---------- Data supplied

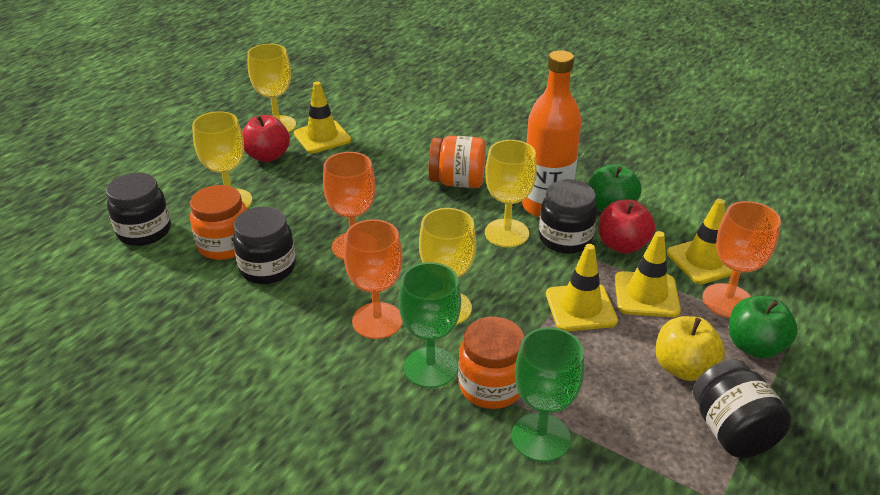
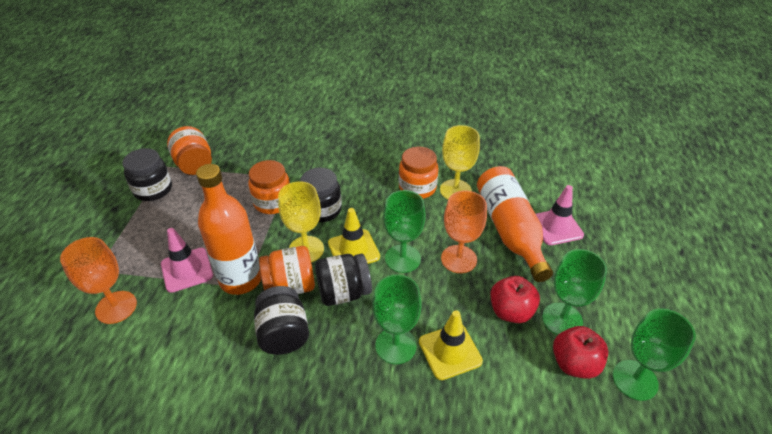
green apple: 2 -> 0
green goblet: 2 -> 4
orange bottle: 1 -> 2
orange goblet: 3 -> 2
orange jar: 3 -> 4
pink traffic cone: 0 -> 2
yellow apple: 1 -> 0
yellow goblet: 4 -> 2
yellow traffic cone: 4 -> 2

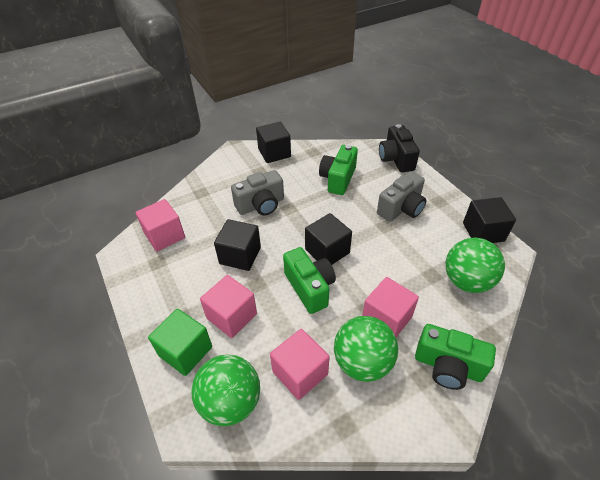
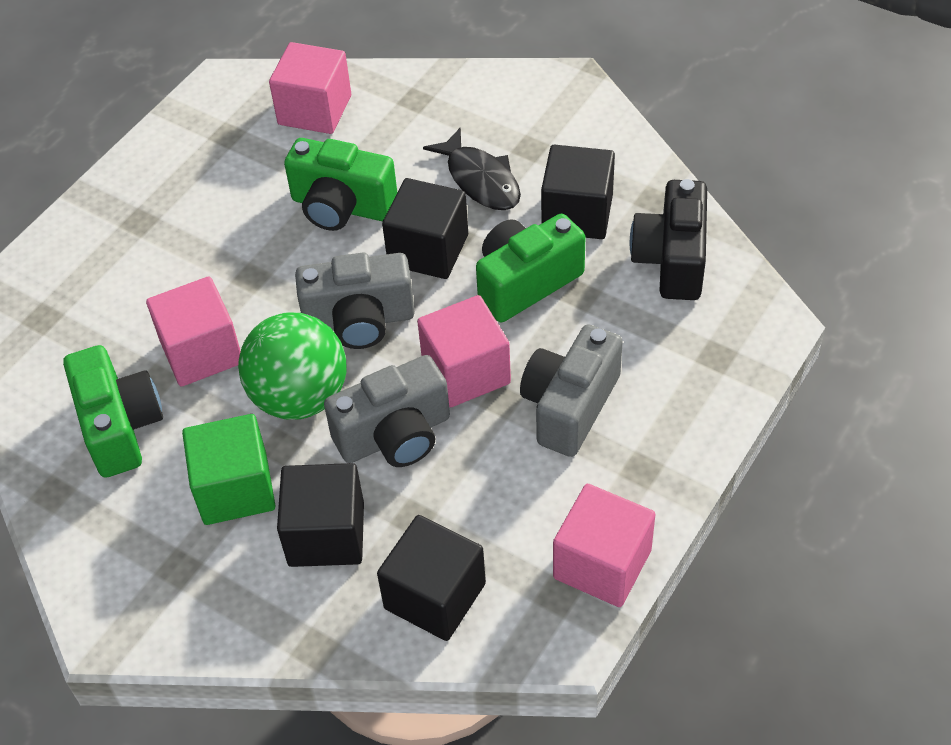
black fish: 0 -> 1
green ball: 3 -> 1
grey camera: 2 -> 3

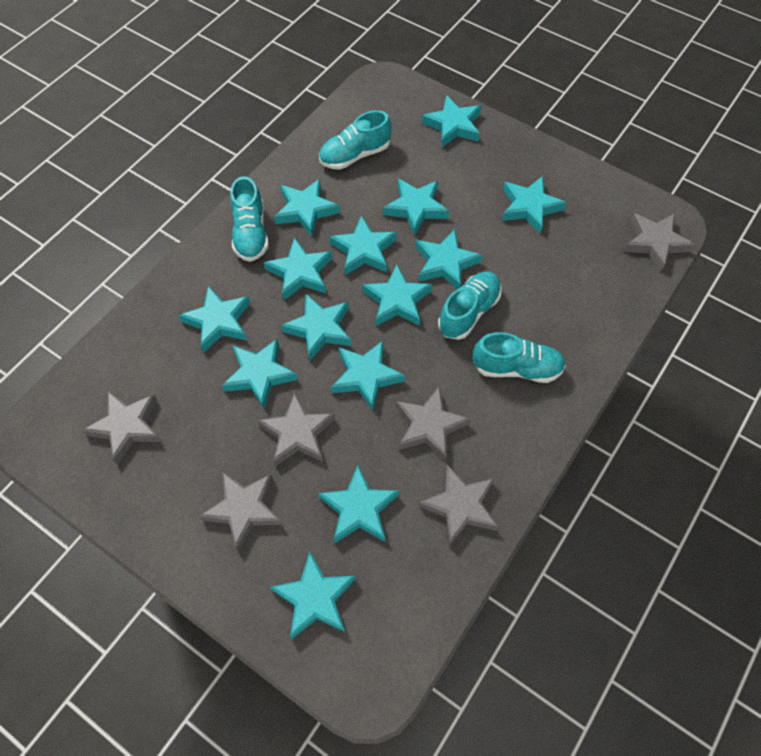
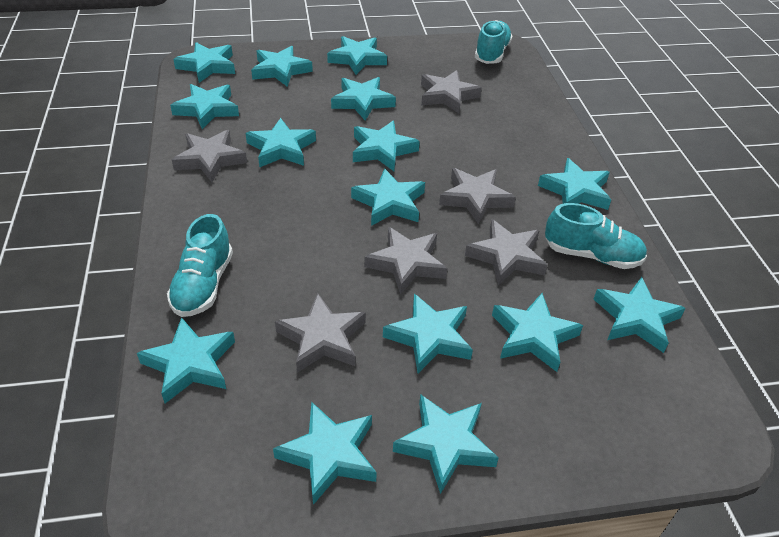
turquoise shoe: 4 -> 3
turquoise star: 14 -> 15

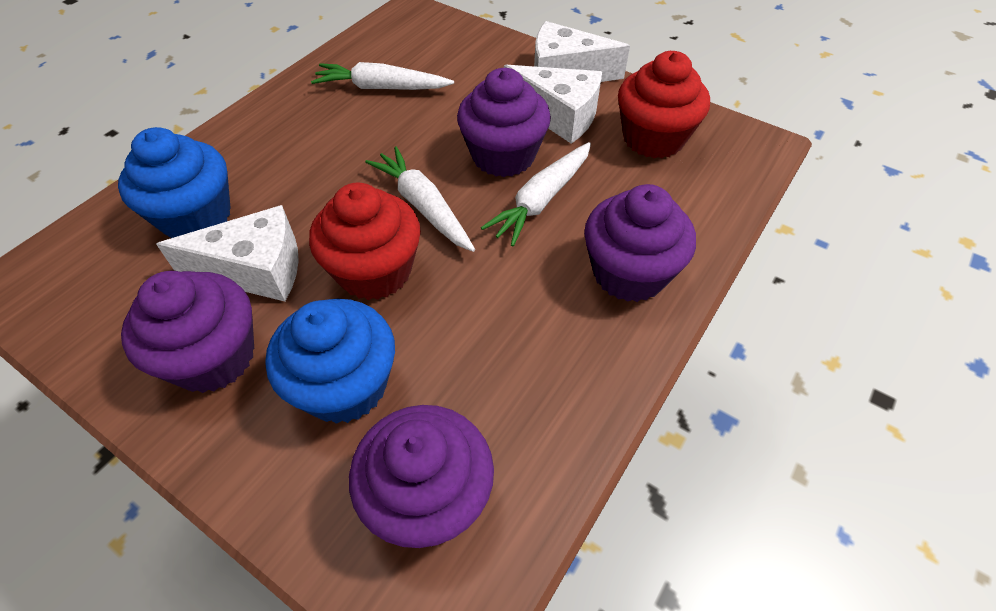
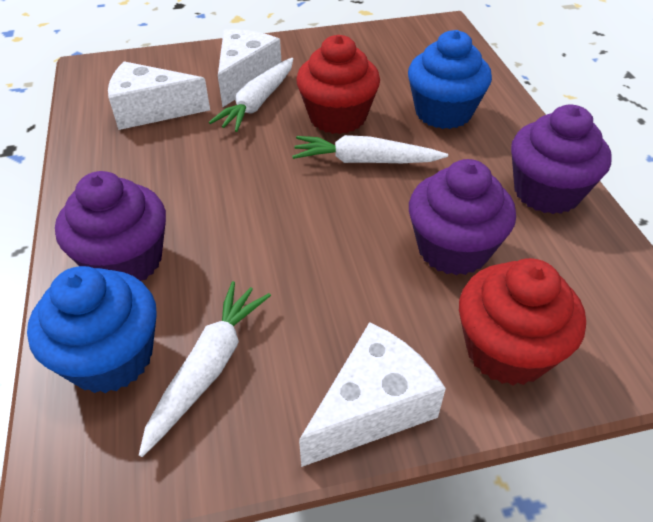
purple cupcake: 4 -> 3

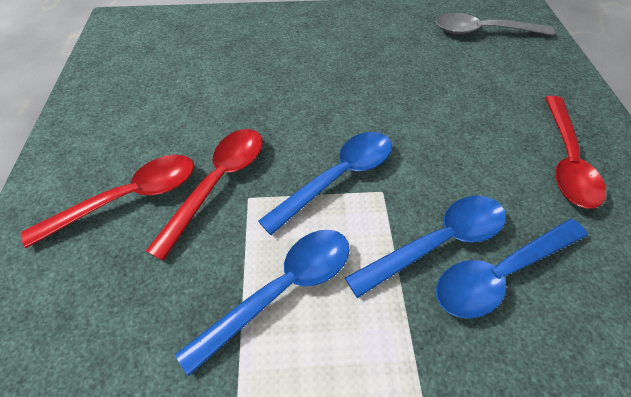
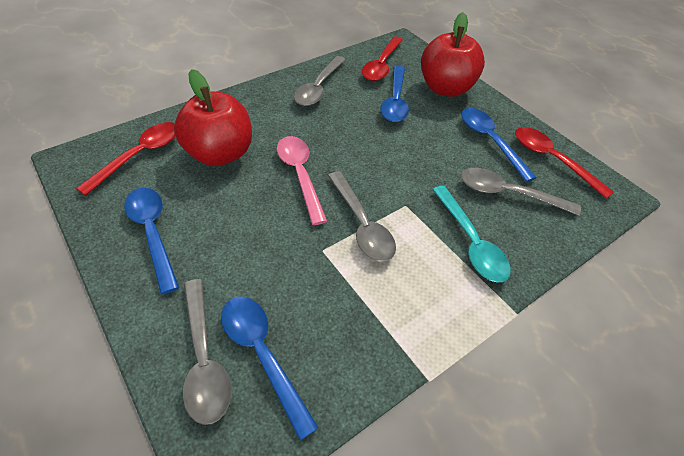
grey spoon: 1 -> 4
pink spoon: 0 -> 1
red apple: 0 -> 2
turquoise spoon: 0 -> 1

--------------------

--- Exercise description ---
Repeat the records word for word and drop any pictures.

--- Task output ---
green apple: 2 -> 0
green goblet: 2 -> 4
orange bottle: 1 -> 2
orange goblet: 3 -> 2
orange jar: 3 -> 4
pink traffic cone: 0 -> 2
yellow apple: 1 -> 0
yellow goblet: 4 -> 2
yellow traffic cone: 4 -> 2

black fish: 0 -> 1
green ball: 3 -> 1
grey camera: 2 -> 3

turquoise shoe: 4 -> 3
turquoise star: 14 -> 15

purple cupcake: 4 -> 3

grey spoon: 1 -> 4
pink spoon: 0 -> 1
red apple: 0 -> 2
turquoise spoon: 0 -> 1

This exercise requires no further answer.